## Required action
Please output each line of the data exactly as it appears.

---*---

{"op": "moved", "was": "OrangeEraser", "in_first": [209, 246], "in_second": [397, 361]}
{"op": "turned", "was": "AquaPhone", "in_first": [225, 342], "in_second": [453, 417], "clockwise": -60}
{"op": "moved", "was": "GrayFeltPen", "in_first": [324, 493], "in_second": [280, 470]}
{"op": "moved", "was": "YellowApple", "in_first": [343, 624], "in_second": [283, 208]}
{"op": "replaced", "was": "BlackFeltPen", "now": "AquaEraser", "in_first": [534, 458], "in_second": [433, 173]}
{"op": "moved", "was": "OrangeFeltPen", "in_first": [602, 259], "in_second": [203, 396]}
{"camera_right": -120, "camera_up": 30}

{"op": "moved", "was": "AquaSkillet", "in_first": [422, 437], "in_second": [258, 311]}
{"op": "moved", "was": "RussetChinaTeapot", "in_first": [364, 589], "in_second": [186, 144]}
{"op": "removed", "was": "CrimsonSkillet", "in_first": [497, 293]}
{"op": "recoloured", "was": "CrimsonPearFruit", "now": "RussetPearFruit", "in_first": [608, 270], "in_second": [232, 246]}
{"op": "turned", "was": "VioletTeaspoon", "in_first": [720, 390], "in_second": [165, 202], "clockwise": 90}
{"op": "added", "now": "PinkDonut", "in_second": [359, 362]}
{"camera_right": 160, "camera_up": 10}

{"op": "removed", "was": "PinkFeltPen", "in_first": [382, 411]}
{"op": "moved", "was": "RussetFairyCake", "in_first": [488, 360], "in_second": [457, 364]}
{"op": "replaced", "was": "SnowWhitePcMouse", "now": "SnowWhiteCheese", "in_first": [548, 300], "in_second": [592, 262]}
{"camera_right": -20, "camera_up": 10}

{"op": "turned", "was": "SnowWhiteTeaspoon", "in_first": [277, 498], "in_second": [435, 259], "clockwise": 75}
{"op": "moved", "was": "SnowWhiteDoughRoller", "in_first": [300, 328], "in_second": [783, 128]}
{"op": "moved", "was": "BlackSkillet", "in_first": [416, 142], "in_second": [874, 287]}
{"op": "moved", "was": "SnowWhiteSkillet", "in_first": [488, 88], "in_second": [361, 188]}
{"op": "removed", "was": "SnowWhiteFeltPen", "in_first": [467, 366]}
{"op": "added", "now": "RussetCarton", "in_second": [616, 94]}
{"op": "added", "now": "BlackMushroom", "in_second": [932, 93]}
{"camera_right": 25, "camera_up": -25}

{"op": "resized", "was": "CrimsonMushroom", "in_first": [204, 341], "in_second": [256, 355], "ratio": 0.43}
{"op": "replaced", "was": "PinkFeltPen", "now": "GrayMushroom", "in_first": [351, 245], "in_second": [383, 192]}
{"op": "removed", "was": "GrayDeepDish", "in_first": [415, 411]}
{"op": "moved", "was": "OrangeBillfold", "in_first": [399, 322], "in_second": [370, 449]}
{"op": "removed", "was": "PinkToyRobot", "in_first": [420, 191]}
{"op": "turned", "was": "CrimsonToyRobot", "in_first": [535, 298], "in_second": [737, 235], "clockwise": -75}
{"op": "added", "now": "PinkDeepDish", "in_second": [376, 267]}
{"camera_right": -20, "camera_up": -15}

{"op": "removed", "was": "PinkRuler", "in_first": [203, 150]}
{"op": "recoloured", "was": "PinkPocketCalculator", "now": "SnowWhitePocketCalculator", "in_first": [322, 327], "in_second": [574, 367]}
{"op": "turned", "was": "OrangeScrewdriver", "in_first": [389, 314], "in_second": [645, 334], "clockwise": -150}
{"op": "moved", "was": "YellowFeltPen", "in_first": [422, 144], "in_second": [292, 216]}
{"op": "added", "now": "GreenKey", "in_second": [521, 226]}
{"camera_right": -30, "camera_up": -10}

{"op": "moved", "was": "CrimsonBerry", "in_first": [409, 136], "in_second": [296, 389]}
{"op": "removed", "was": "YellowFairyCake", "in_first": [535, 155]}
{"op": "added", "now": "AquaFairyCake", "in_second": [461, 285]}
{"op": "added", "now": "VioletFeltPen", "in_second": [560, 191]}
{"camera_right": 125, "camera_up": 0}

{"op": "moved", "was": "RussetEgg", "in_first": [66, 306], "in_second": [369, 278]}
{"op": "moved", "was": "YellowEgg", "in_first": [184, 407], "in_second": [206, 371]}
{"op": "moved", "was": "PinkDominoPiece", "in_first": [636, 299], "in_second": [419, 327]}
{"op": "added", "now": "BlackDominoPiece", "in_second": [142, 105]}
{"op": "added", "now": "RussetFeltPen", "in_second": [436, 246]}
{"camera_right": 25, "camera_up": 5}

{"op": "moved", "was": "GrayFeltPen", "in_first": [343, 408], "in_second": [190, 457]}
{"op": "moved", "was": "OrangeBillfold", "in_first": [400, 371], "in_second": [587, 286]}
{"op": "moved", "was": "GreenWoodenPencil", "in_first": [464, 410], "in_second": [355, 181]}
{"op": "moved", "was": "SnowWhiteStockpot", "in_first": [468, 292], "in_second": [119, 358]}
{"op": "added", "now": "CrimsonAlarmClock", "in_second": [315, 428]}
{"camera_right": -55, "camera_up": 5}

---*---

## Task response
{"op": "moved", "was": "OrangeEraser", "in_first": [209, 246], "in_second": [397, 361]}
{"op": "turned", "was": "AquaPhone", "in_first": [225, 342], "in_second": [453, 417], "clockwise": -60}
{"op": "moved", "was": "GrayFeltPen", "in_first": [324, 493], "in_second": [280, 470]}
{"op": "moved", "was": "YellowApple", "in_first": [343, 624], "in_second": [283, 208]}
{"op": "replaced", "was": "BlackFeltPen", "now": "AquaEraser", "in_first": [534, 458], "in_second": [433, 173]}
{"op": "moved", "was": "OrangeFeltPen", "in_first": [602, 259], "in_second": [203, 396]}
{"camera_right": -120, "camera_up": 30}

{"op": "moved", "was": "AquaSkillet", "in_first": [422, 437], "in_second": [258, 311]}
{"op": "moved", "was": "RussetChinaTeapot", "in_first": [364, 589], "in_second": [186, 144]}
{"op": "removed", "was": "CrimsonSkillet", "in_first": [497, 293]}
{"op": "recoloured", "was": "CrimsonPearFruit", "now": "RussetPearFruit", "in_first": [608, 270], "in_second": [232, 246]}
{"op": "turned", "was": "VioletTeaspoon", "in_first": [720, 390], "in_second": [165, 202], "clockwise": 90}
{"op": "added", "now": "PinkDonut", "in_second": [359, 362]}
{"camera_right": 160, "camera_up": 10}

{"op": "removed", "was": "PinkFeltPen", "in_first": [382, 411]}
{"op": "moved", "was": "RussetFairyCake", "in_first": [488, 360], "in_second": [457, 364]}
{"op": "replaced", "was": "SnowWhitePcMouse", "now": "SnowWhiteCheese", "in_first": [548, 300], "in_second": [592, 262]}
{"camera_right": -20, "camera_up": 10}

{"op": "turned", "was": "SnowWhiteTeaspoon", "in_first": [277, 498], "in_second": [435, 259], "clockwise": 75}
{"op": "moved", "was": "SnowWhiteDoughRoller", "in_first": [300, 328], "in_second": [783, 128]}
{"op": "moved", "was": "BlackSkillet", "in_first": [416, 142], "in_second": [874, 287]}
{"op": "moved", "was": "SnowWhiteSkillet", "in_first": [488, 88], "in_second": [361, 188]}
{"op": "removed", "was": "SnowWhiteFeltPen", "in_first": [467, 366]}
{"op": "added", "now": "RussetCarton", "in_second": [616, 94]}
{"op": "added", "now": "BlackMushroom", "in_second": [932, 93]}
{"camera_right": 25, "camera_up": -25}

{"op": "resized", "was": "CrimsonMushroom", "in_first": [204, 341], "in_second": [256, 355], "ratio": 0.43}
{"op": "replaced", "was": "PinkFeltPen", "now": "GrayMushroom", "in_first": [351, 245], "in_second": [383, 192]}
{"op": "removed", "was": "GrayDeepDish", "in_first": [415, 411]}
{"op": "moved", "was": "OrangeBillfold", "in_first": [399, 322], "in_second": [370, 449]}
{"op": "removed", "was": "PinkToyRobot", "in_first": [420, 191]}
{"op": "turned", "was": "CrimsonToyRobot", "in_first": [535, 298], "in_second": [737, 235], "clockwise": -75}
{"op": "added", "now": "PinkDeepDish", "in_second": [376, 267]}
{"camera_right": -20, "camera_up": -15}

{"op": "removed", "was": "PinkRuler", "in_first": [203, 150]}
{"op": "recoloured", "was": "PinkPocketCalculator", "now": "SnowWhitePocketCalculator", "in_first": [322, 327], "in_second": [574, 367]}
{"op": "turned", "was": "OrangeScrewdriver", "in_first": [389, 314], "in_second": [645, 334], "clockwise": -150}
{"op": "moved", "was": "YellowFeltPen", "in_first": [422, 144], "in_second": [292, 216]}
{"op": "added", "now": "GreenKey", "in_second": [521, 226]}
{"camera_right": -30, "camera_up": -10}

{"op": "moved", "was": "CrimsonBerry", "in_first": [409, 136], "in_second": [296, 389]}
{"op": "removed", "was": "YellowFairyCake", "in_first": [535, 155]}
{"op": "added", "now": "AquaFairyCake", "in_second": [461, 285]}
{"op": "added", "now": "VioletFeltPen", "in_second": [560, 191]}
{"camera_right": 125, "camera_up": 0}

{"op": "moved", "was": "RussetEgg", "in_first": [66, 306], "in_second": [369, 278]}
{"op": "moved", "was": "YellowEgg", "in_first": [184, 407], "in_second": [206, 371]}
{"op": "moved", "was": "PinkDominoPiece", "in_first": [636, 299], "in_second": [419, 327]}
{"op": "added", "now": "BlackDominoPiece", "in_second": [142, 105]}
{"op": "added", "now": "RussetFeltPen", "in_second": [436, 246]}
{"camera_right": 25, "camera_up": 5}

{"op": "moved", "was": "GrayFeltPen", "in_first": [343, 408], "in_second": [190, 457]}
{"op": "moved", "was": "OrangeBillfold", "in_first": [400, 371], "in_second": [587, 286]}
{"op": "moved", "was": "GreenWoodenPencil", "in_first": [464, 410], "in_second": [355, 181]}
{"op": "moved", "was": "SnowWhiteStockpot", "in_first": [468, 292], "in_second": [119, 358]}
{"op": "added", "now": "CrimsonAlarmClock", "in_second": [315, 428]}
{"camera_right": -55, "camera_up": 5}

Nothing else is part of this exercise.